Source material
= Beginning of Section =

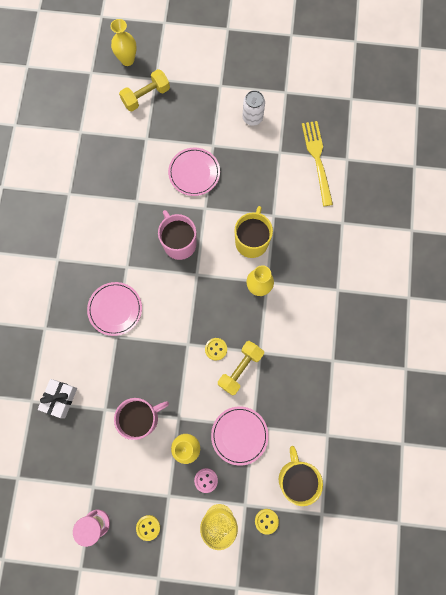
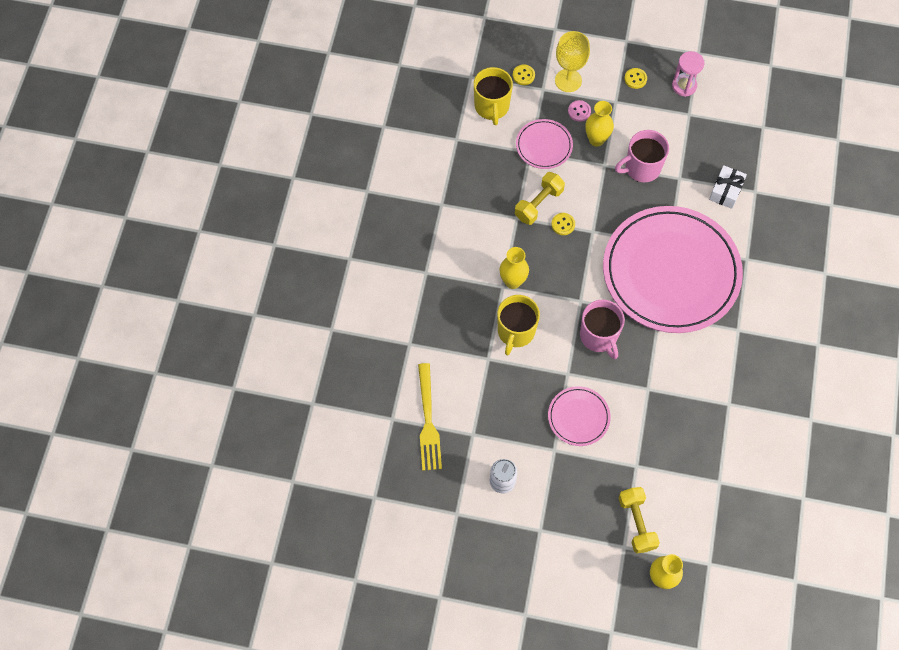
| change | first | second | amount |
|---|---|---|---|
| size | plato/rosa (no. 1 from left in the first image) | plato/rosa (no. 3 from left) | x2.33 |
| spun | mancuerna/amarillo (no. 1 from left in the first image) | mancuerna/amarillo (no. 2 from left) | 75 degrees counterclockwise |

= End of Section =

Work order
Starting from the data above, filter for lines with "image" and copy each one.

Task solution
| size | plato/rosa (no. 1 from left in the first image) | plato/rosa (no. 3 from left) | x2.33 |
| spun | mancuerna/amarillo (no. 1 from left in the first image) | mancuerna/amarillo (no. 2 from left) | 75 degrees counterclockwise |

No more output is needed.